Directions →
Where the listing below has a line with "(206, 168) = (378, 303): pink", write out exactly that line and every line after it, stopping after the line with "(516, 187) = (915, 450): turquoise".

Dataset extract →

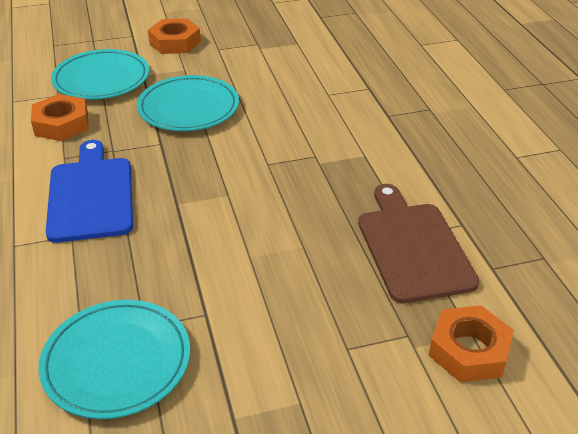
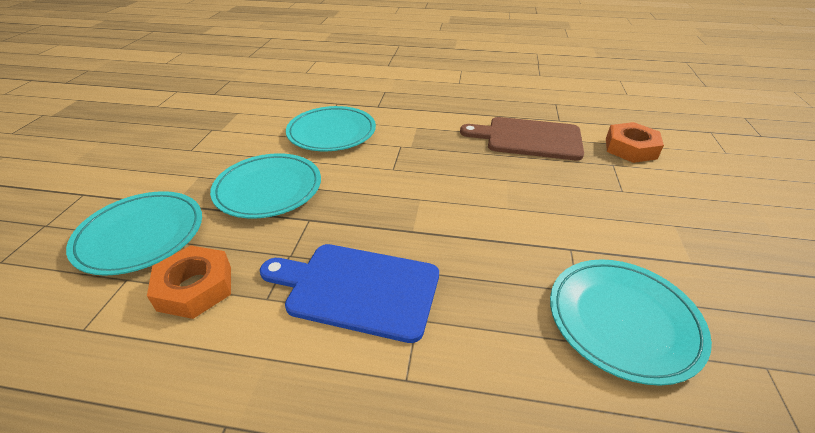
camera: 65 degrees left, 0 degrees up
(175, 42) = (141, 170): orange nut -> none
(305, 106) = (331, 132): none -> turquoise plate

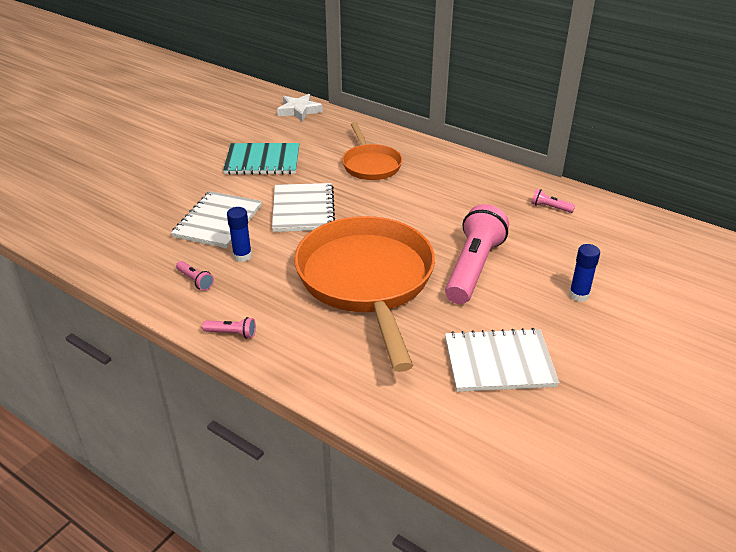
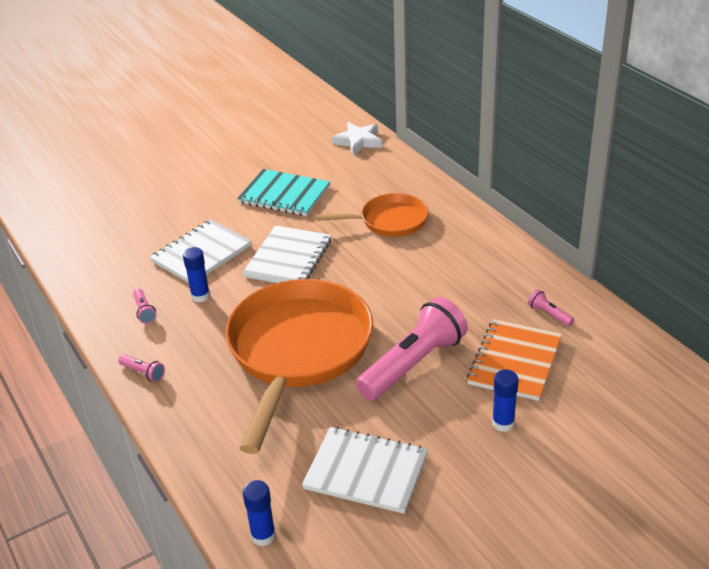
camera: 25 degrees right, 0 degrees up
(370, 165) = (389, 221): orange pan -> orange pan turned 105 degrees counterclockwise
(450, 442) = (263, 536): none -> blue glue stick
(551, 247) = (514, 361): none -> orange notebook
==
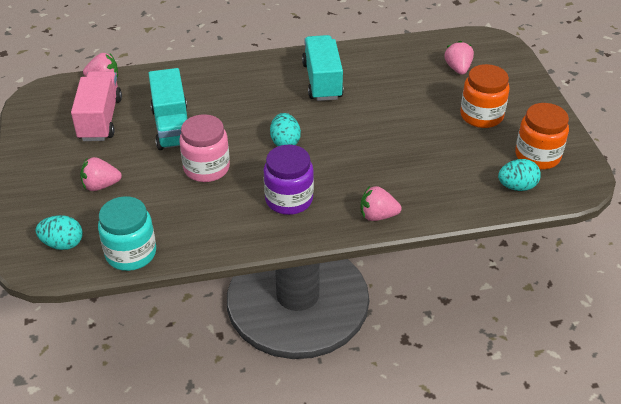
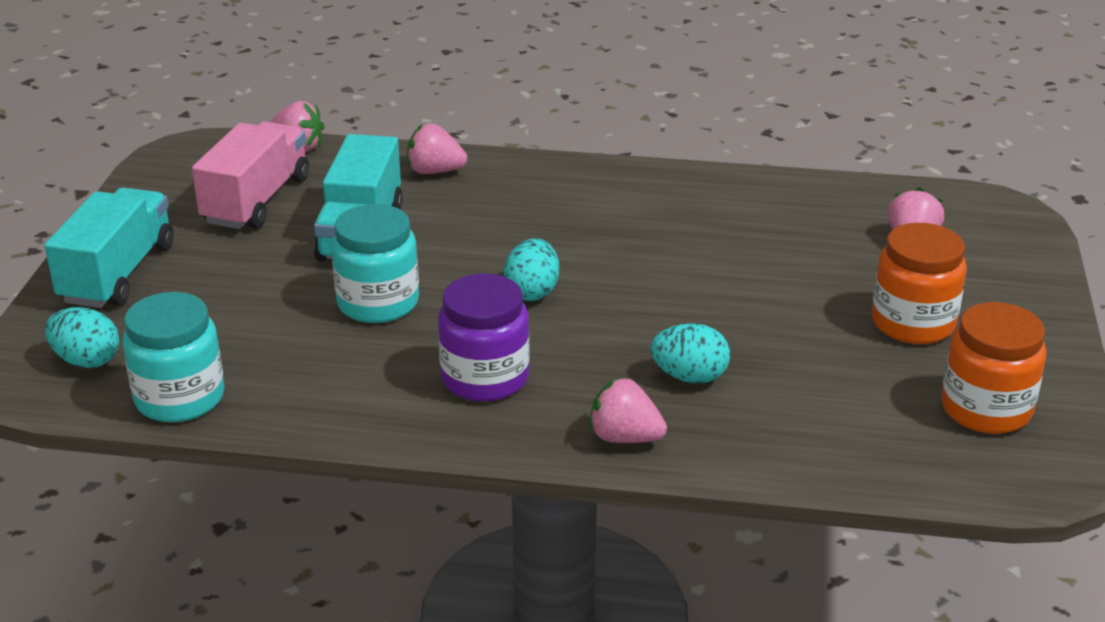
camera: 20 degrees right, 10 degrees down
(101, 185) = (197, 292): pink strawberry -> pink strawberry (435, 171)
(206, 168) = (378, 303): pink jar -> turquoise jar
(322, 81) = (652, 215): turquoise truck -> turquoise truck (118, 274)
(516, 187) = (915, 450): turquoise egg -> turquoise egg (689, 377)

Answer section →
(206, 168) = (378, 303): pink jar -> turquoise jar
(322, 81) = (652, 215): turquoise truck -> turquoise truck (118, 274)
(516, 187) = (915, 450): turquoise egg -> turquoise egg (689, 377)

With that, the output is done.